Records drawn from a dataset
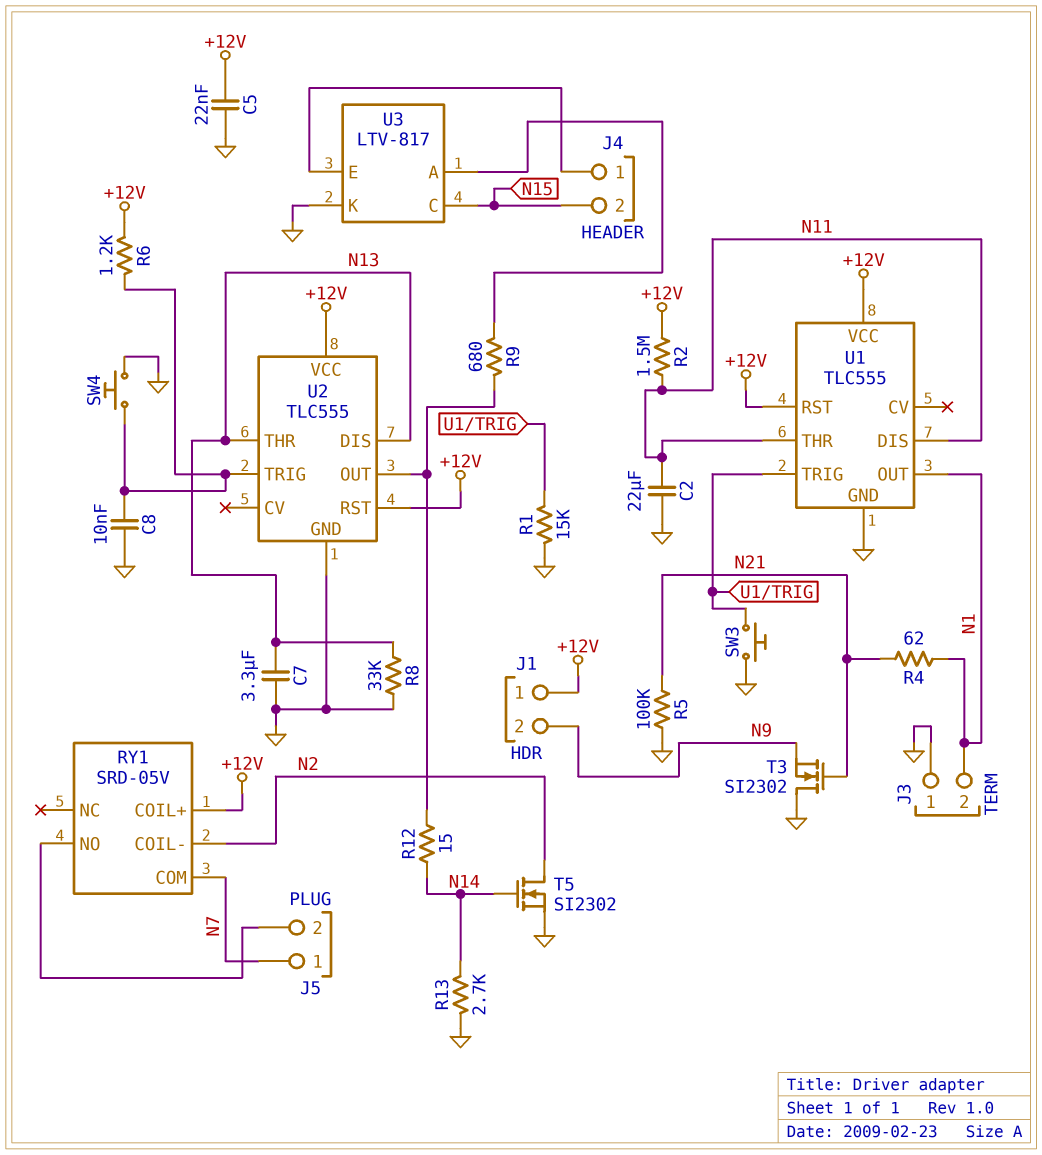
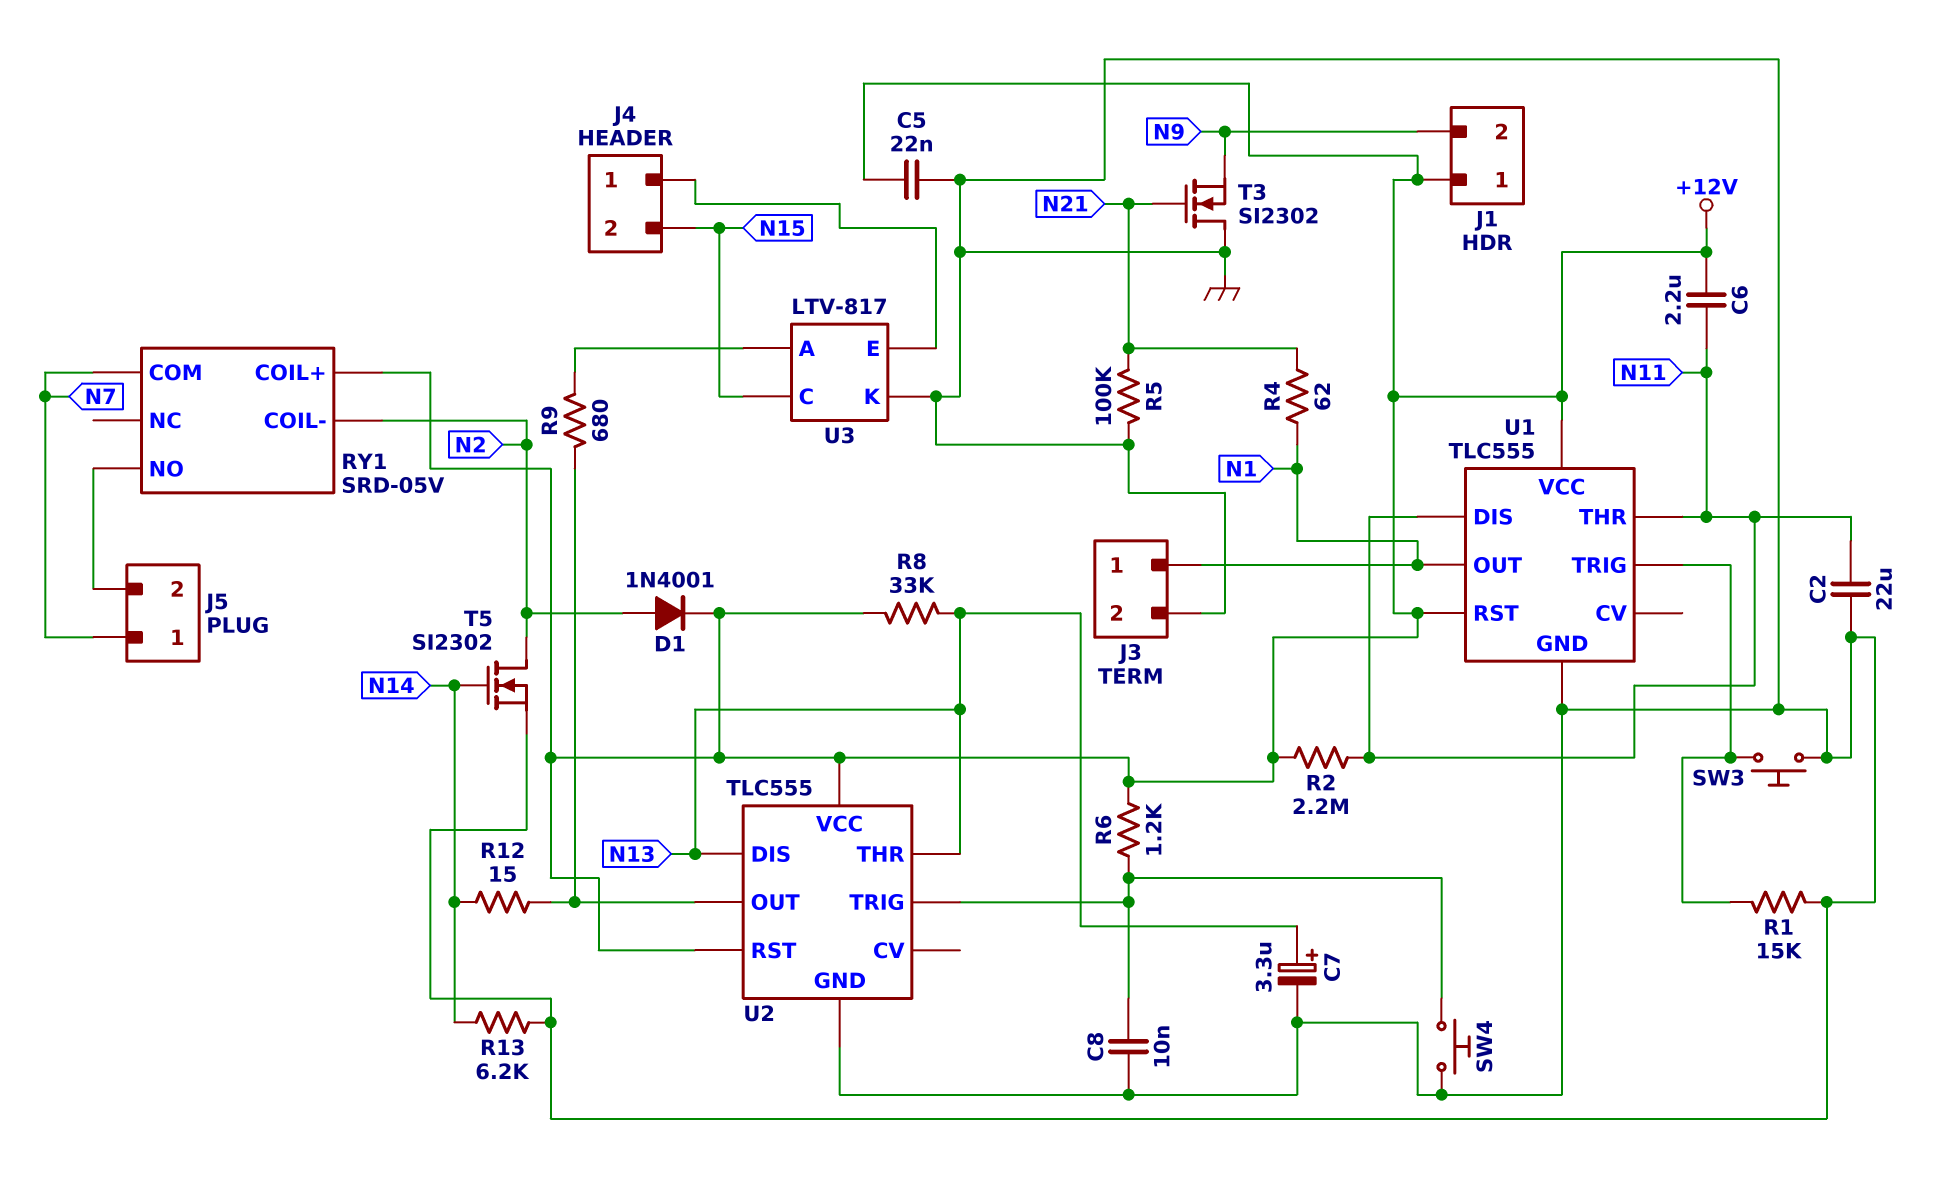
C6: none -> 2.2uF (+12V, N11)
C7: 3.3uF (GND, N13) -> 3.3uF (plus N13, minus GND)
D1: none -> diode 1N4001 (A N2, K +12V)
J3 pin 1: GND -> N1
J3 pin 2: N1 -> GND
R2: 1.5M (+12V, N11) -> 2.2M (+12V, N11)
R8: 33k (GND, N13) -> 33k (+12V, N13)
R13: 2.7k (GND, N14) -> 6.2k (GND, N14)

PROBLEM DESCRIPTION: Copy out every line of the records that the string "none" appears in.

ANSWER FOR THIS EXERCISE:
C6: none -> 2.2uF (+12V, N11)
D1: none -> diode 1N4001 (A N2, K +12V)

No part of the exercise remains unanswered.